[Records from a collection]
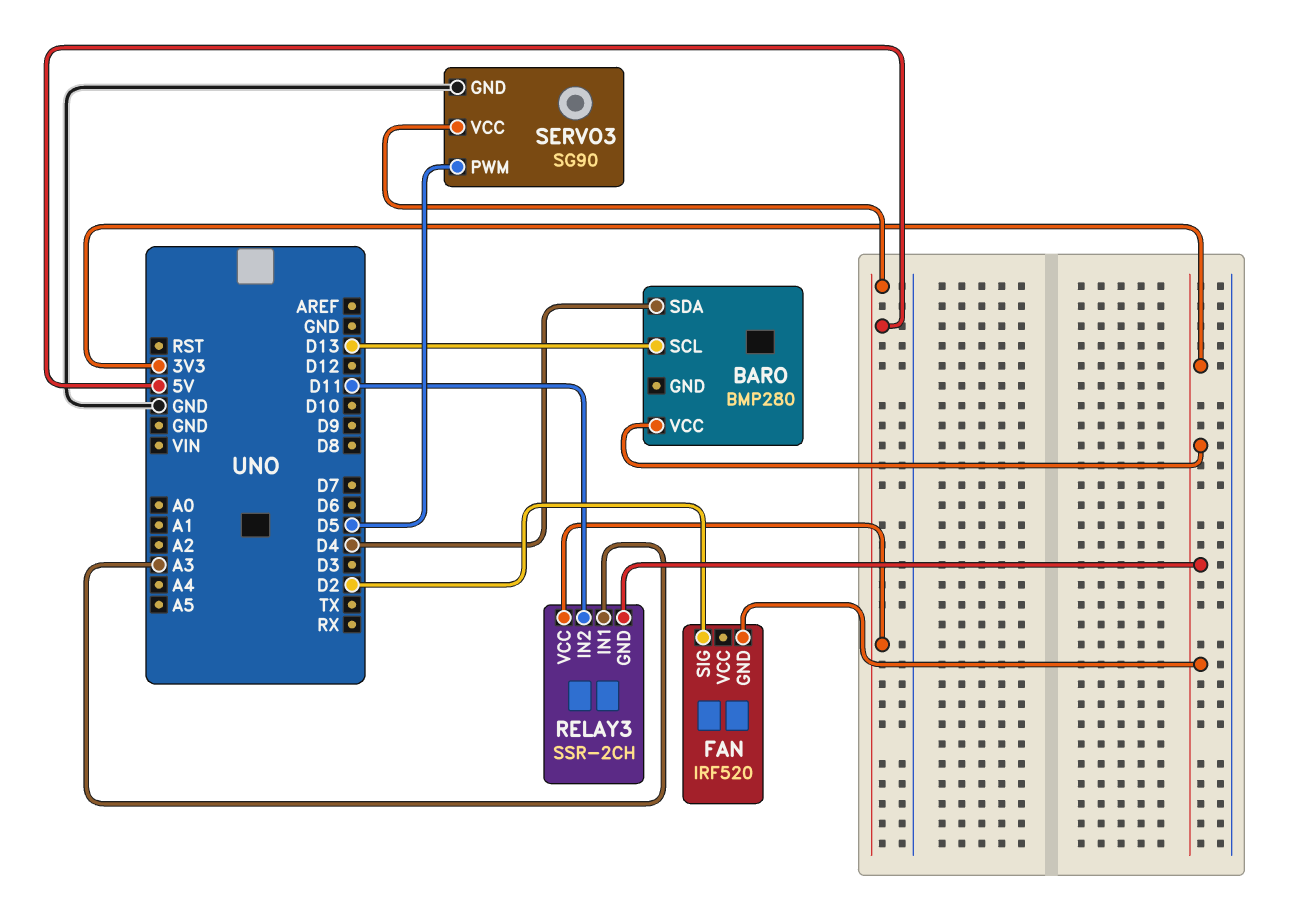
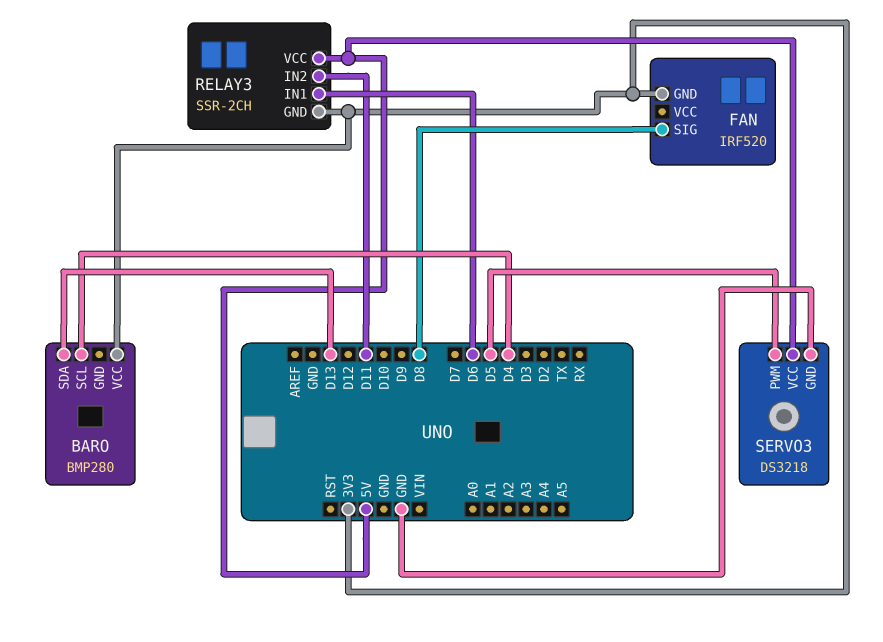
BARO pin SCL: D13 -> D4
BARO pin SDA: D4 -> D13
FAN pin SIG: D2 -> D8
RELAY3 pin IN1: A3 -> D6
SERVO3: SG90 -> DS3218

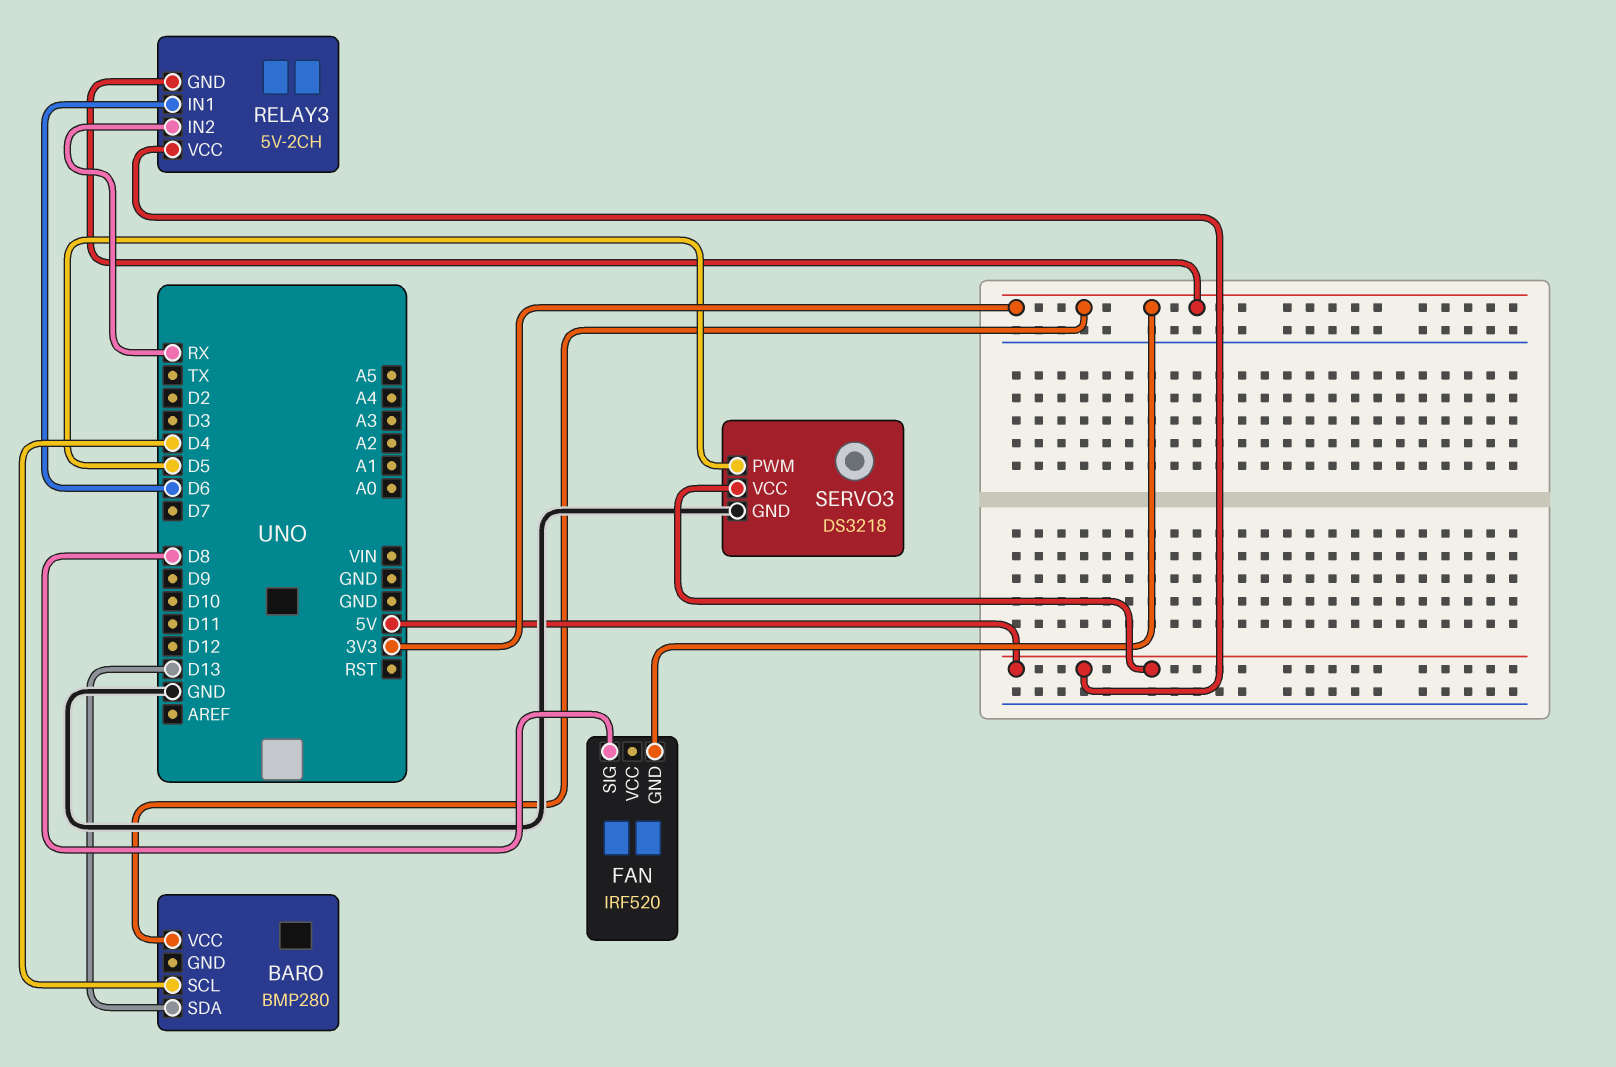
RELAY3: SSR-2CH -> 5V-2CH
RELAY3 pin IN2: D11 -> RX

### TASK GOAL
Your answer should be an exact copy of the records above, with no pictures in it.

### WRITTEN ANSWER
BARO pin SCL: D13 -> D4
BARO pin SDA: D4 -> D13
FAN pin SIG: D2 -> D8
RELAY3 pin IN1: A3 -> D6
SERVO3: SG90 -> DS3218

RELAY3: SSR-2CH -> 5V-2CH
RELAY3 pin IN2: D11 -> RX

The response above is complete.